(Data excerpts)

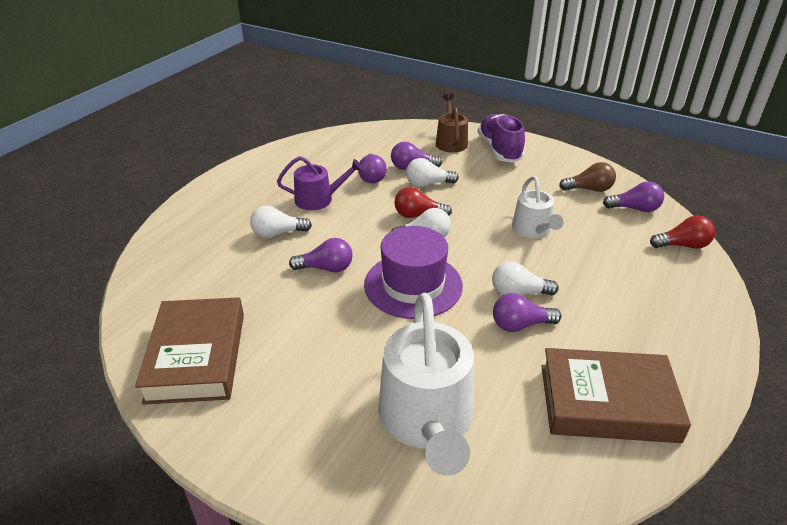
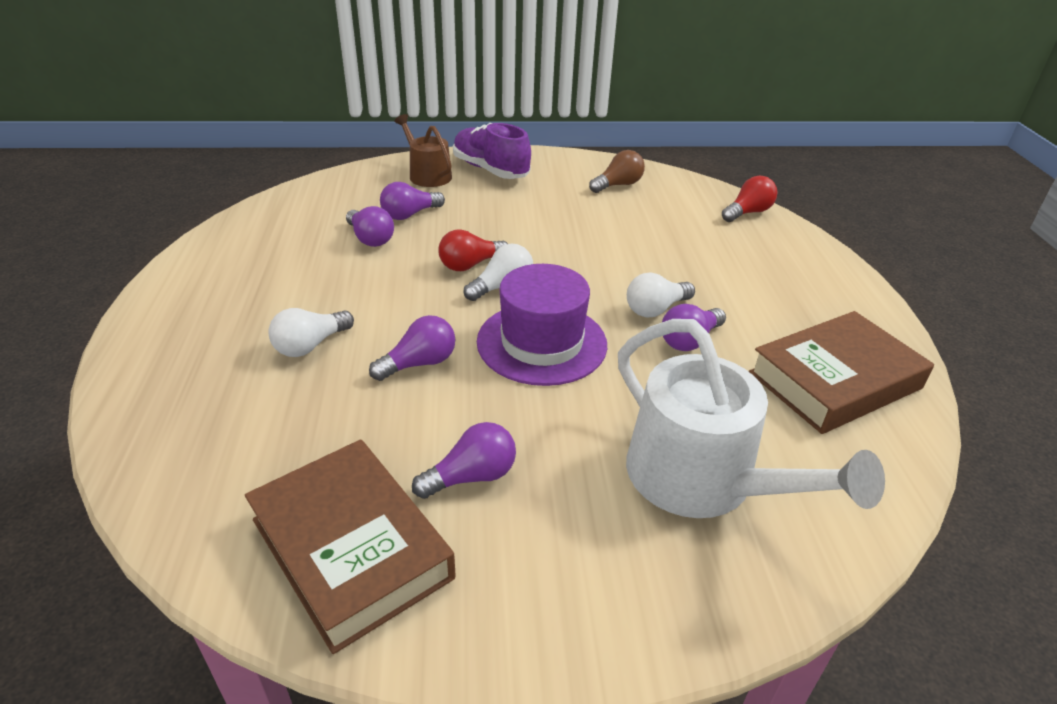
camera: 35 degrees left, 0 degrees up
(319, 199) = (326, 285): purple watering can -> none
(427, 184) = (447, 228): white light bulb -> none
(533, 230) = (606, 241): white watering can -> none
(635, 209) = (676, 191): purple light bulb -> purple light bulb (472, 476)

__Your goal__: Write out the data exactly, and exclude every picture it holds.

__Exercise result__:
camera: 35 degrees left, 0 degrees up
(319, 199) = (326, 285): purple watering can -> none
(427, 184) = (447, 228): white light bulb -> none
(533, 230) = (606, 241): white watering can -> none
(635, 209) = (676, 191): purple light bulb -> purple light bulb (472, 476)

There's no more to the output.